**BRIEF**
Reproduce verbatim the lines of the data starting at the line that contains "memory of J." and ending at the line that contains "gis''8-. f''4 |", with both of those lines included.

**EXTRACTED RECORDS**

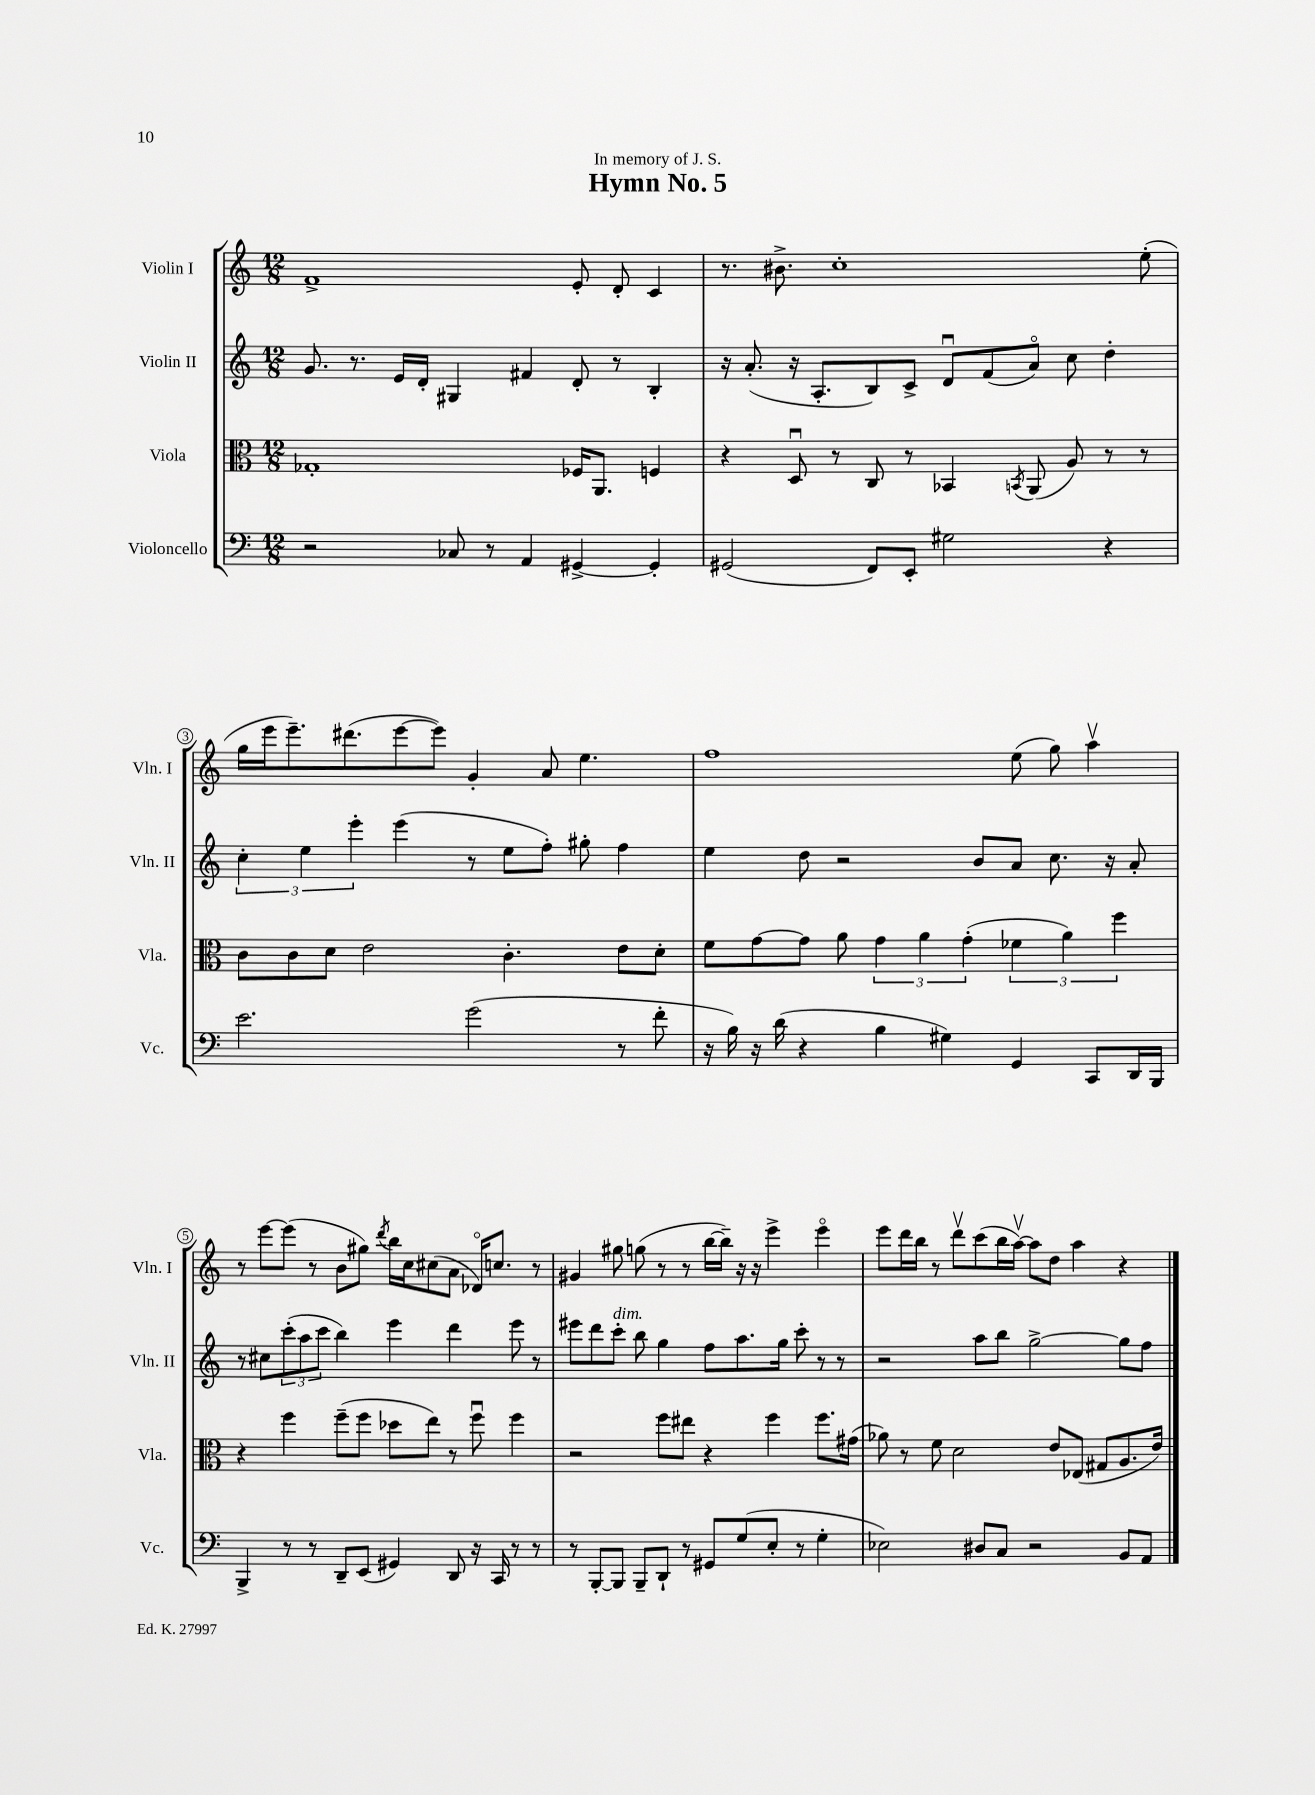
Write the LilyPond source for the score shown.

\header { title = "Hymn No. 5" dedication = "In memory of J. S." }
<<
\new StaffGroup <<
\new Staff = "s0" \with { instrumentName = "Violin I" shortInstrumentName = "Vln. I" } {
    \clef treble \key c \major \numericTimeSignature \time 12/8
    f'1-> e'8-. d'8-. c'4 |
    r8. bis'8.-> c''1-. e''8-.( |
    g''16 e'''16 e'''8.--) dis'''8.( e'''8~ e'''8) g'4-. a'8 e''4. |
    f''1 e''8( g''8) a''4\upbow |
    r8 e'''8~ e'''8( r8 b'8 gis''8) \acciaccatura { d'''8 } b''16 c''16 cis''8( a'8 des'16\flageolet) c''8. r8 |
    gis'4 gis''8 g''8( r8 r8 b''16~ b''16--) r16 r16 e'''4-> e'''4\flageolet |
    e'''8 d'''16 b''16 r8 d'''8\upbow c'''8( b''16 a''16~\upbow) a''8 d''8 a''4 r4 \bar "|." |
}
\new Staff = "s1" \with { instrumentName = "Violin II" shortInstrumentName = "Vln. II" } {
    \clef treble \key c \major \numericTimeSignature \time 12/8
    g'8. r8. e'16 d'16-. gis4 fis'4 d'8-. r8 b4-. |
    r16 a'8.-.( r16 a8.-. b8) c'8-> d'8\downbow f'8( a'8\flageolet) c''8 d''4-. |
    \tuplet 3/2 { c''4-. e''4 e'''4-. } e'''4( r8 e''8 f''8-.) gis''8-. f''4 |
    e''4 d''8 r2 b'8 a'8 c''8. r16 a'8-. |
    r8 cis''8 \tuplet 3/2 { c'''8-.( a''8 c'''8 } b''4) e'''4 d'''4 e'''8 r8 |
    eis'''8 d'''8 c'''8-.^\markup { \italic "dim." } b''8 g''4 f''8 a''8. g''16 c'''8-. r8 r8 |
    r2 a''8 b''8 g''2~-> g''8 f''8 \bar "|." |
}
\new Staff = "s2" \with { instrumentName = "Viola" shortInstrumentName = "Vla." } {
    \clef alto \key c \major \numericTimeSignature \time 12/8
    ges1-. fes16 a,8. f4 |
    r4 d8\downbow r8 c8 r8 bes,4 \acciaccatura { b,8 } a,8( a8) r8 r8 |
    c'8 c'8 d'8 e'2 c'4.-. e'8 d'8-. |
    f'8 g'8~ g'8 a'8 \tuplet 3/2 { g'4 a'4 g'4-.( } \tuplet 3/2 { fes'4 a'4) f''4 } |
    r4 f''4 f''8--( f''8 des''8 e''8) r8 f''8\downbow f''4 |
    r2 f''8 eis''8 r4 f''4 f''8. gis'16( |
    aes'8) r8 f'8 d'2 e'8 ees8( gis8 a8. e'16) \bar "|." |
}
\new Staff = "s3" \with { instrumentName = "Violoncello" shortInstrumentName = "Vc." } {
    \clef bass \key c \major \numericTimeSignature \time 12/8
    r2 ces8 r8 a,4 gis,4~-> gis,4-. |
    gis,2( f,8) e,8-. gis2 r4 |
    e'2. g'2( r8 f'8-. |
    r16 b16) r16 d'16( r4 b4 gis4) g,4 c,8 d,16 b,,16 |
    b,,4-> r8 r8 d,8-- e,8( gis,4) d,8 r16 c,16 r8 r8 |
    r8 b,,8~-. b,,8 b,,8-- d,8-! r8 gis,8 g8( e8-. r8 g4-. |
    ees2) dis8 c8 r2 b,8 a,8 \bar "|." |
}
>>
>>
\layout { \context { \Score \override BarNumber.stencil = #(make-stencil-circler 0.1 0.3 ly:text-interface::print) } }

**THE ANSWER**
\header { title = "Hymn No. 5" dedication = "In memory of J. S." }
<<
\new StaffGroup <<
\new Staff = "s0" \with { instrumentName = "Violin I" shortInstrumentName = "Vln. I" } {
    \clef treble \key c \major \numericTimeSignature \time 12/8
    f'1-> e'8-. d'8-. c'4 |
    r8. bis'8.-> c''1-. e''8-.( |
    g''16 e'''16 e'''8.--) dis'''8.( e'''8~ e'''8) g'4-. a'8 e''4. |
    f''1 e''8( g''8) a''4\upbow |
    r8 e'''8~ e'''8( r8 b'8 gis''8) \acciaccatura { d'''8 } b''16 c''16 cis''8( a'8 des'16\flageolet) c''8. r8 |
    gis'4 gis''8 g''8( r8 r8 b''16~ b''16--) r16 r16 e'''4-> e'''4\flageolet |
    e'''8 d'''16 b''16 r8 d'''8\upbow c'''8( b''16 a''16~\upbow) a''8 d''8 a''4 r4 \bar "|." |
}
\new Staff = "s1" \with { instrumentName = "Violin II" shortInstrumentName = "Vln. II" } {
    \clef treble \key c \major \numericTimeSignature \time 12/8
    g'8. r8. e'16 d'16-. gis4 fis'4 d'8-. r8 b4-. |
    r16 a'8.-.( r16 a8.-. b8) c'8-> d'8\downbow f'8( a'8\flageolet) c''8 d''4-. |
    \tuplet 3/2 { c''4-. e''4 e'''4-. } e'''4( r8 e''8 f''8-.) gis''8-. f''4 |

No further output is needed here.